# Supplied data

==*==

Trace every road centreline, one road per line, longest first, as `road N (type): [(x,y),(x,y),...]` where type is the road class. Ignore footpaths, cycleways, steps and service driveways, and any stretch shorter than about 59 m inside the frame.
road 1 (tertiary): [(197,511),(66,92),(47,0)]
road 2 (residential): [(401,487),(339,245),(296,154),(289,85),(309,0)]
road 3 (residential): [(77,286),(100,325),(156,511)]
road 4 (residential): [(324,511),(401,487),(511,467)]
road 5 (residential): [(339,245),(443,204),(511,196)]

==*==

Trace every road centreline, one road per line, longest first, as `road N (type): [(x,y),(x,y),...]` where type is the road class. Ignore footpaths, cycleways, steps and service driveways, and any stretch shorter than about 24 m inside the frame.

==*==

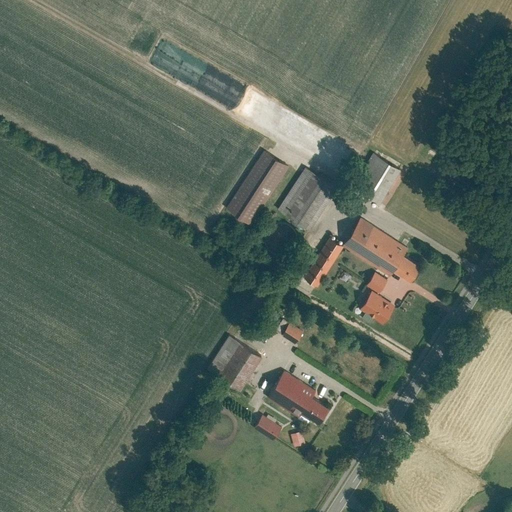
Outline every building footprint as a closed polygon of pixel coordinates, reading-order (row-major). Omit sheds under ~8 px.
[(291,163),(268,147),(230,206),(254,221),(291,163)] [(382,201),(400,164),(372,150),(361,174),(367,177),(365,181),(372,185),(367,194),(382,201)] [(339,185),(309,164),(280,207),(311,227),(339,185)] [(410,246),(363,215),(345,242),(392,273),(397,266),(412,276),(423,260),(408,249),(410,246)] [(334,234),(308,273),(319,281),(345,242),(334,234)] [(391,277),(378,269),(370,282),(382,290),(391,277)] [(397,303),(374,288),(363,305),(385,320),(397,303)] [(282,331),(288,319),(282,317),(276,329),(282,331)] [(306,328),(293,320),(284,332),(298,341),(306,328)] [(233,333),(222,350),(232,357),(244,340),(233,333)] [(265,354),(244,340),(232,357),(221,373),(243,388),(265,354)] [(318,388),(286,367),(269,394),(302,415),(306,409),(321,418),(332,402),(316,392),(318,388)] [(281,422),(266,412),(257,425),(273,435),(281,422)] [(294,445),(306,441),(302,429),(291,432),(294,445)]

==*==

Pick out and copy every line of the material above that contains the word "class". Case counts.

# Written response
Trace every road centreline, one road per line, longest first, as `road N (type): [(x,y),(x,y),...]` where type is the road class. Ignore footpaths, cycleways, steps and service driveways, and any stretch shorter than about 59 m inside the frame.
Trace every road centreline, one road per line, longest first, as `road N (type): [(x,y),(x,y),...]` where type is the road class. Ignore footpaths, cycleways, steps and service driveways, and any stretch shorter than about 24 m inside the frame.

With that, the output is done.